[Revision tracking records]

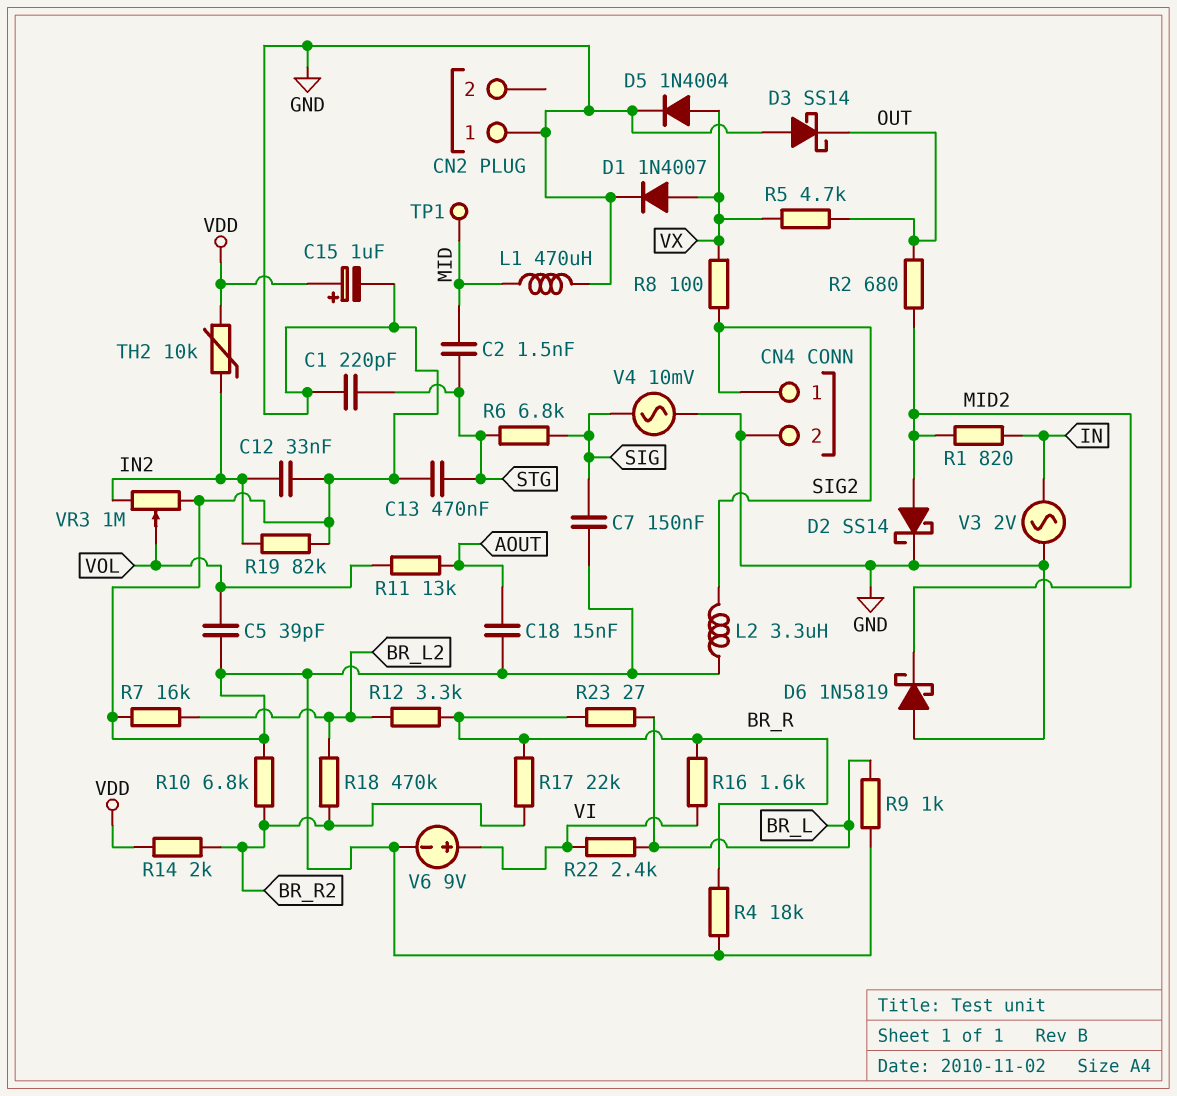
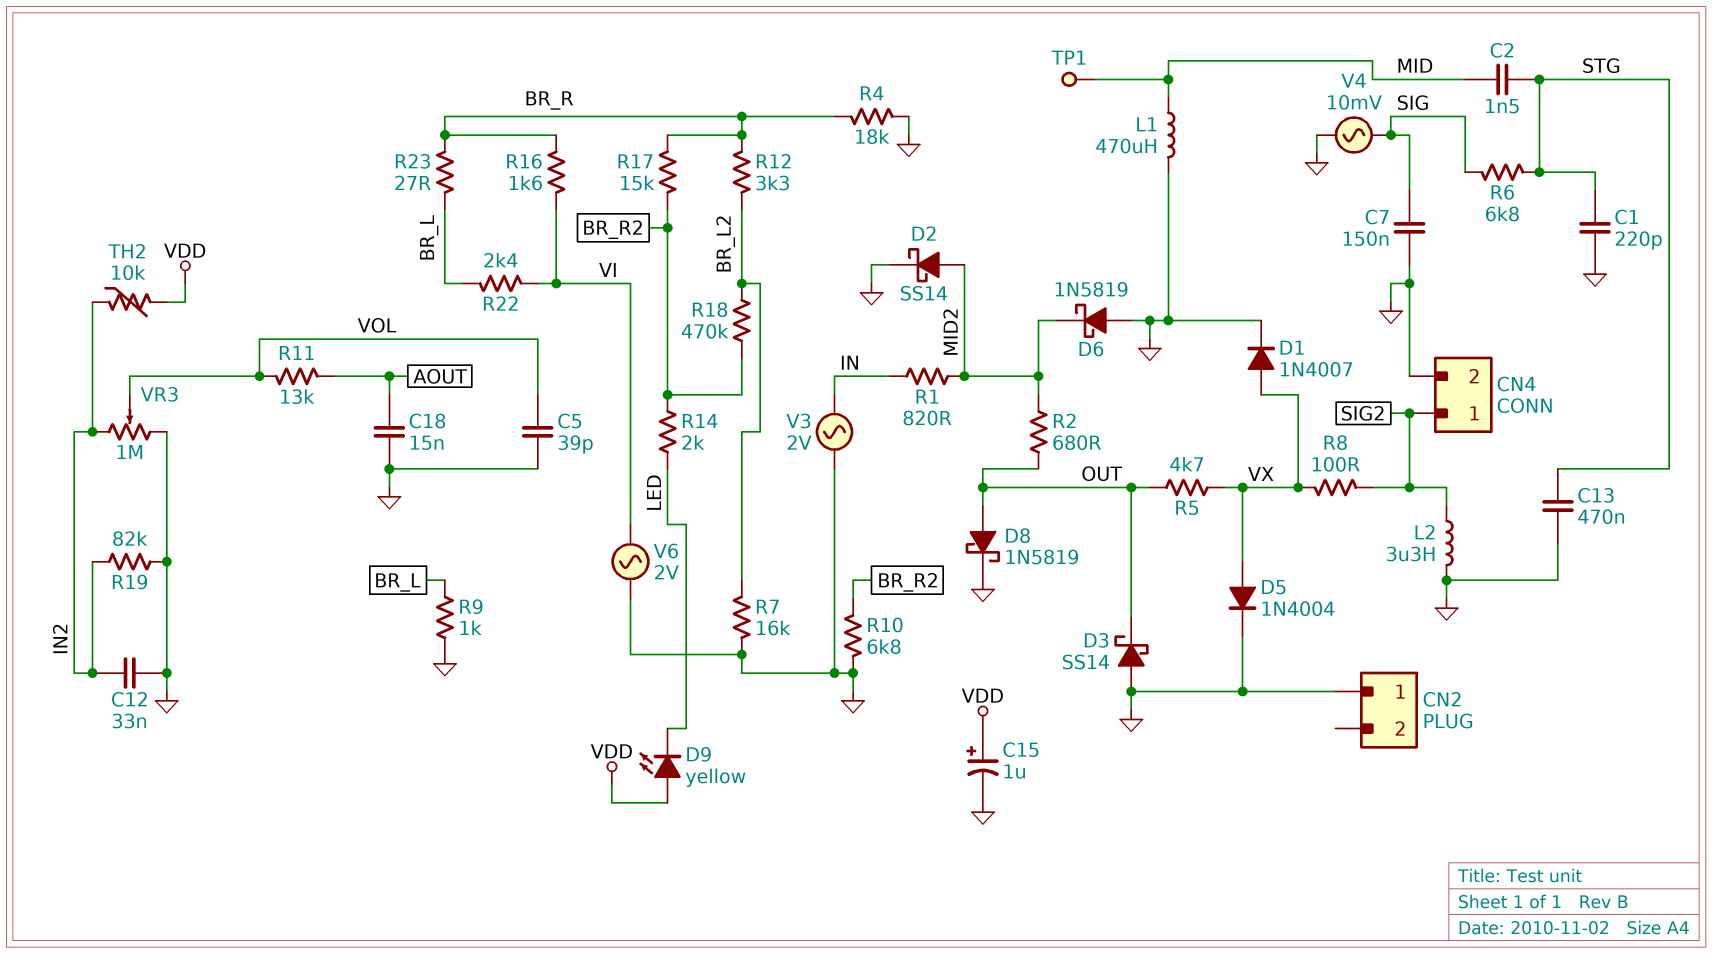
D8: none -> schottky 1N5819 (A OUT, K GND)
D9: none -> LED yellow (A VDD, K LED)
R14: 2k (BR_R2, VDD) -> 2k (BR_R2, LED)
R17: 22k (BR_R, BR_R2) -> 15k (BR_R, BR_R2)
V6: 9V (plus VI, minus GND) -> AC 2V (GND, VI)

EXERCISE –
Could every line above be set down exactly, with the pictures omitted?

WRITTEN SOLUTION –
D8: none -> schottky 1N5819 (A OUT, K GND)
D9: none -> LED yellow (A VDD, K LED)
R14: 2k (BR_R2, VDD) -> 2k (BR_R2, LED)
R17: 22k (BR_R, BR_R2) -> 15k (BR_R, BR_R2)
V6: 9V (plus VI, minus GND) -> AC 2V (GND, VI)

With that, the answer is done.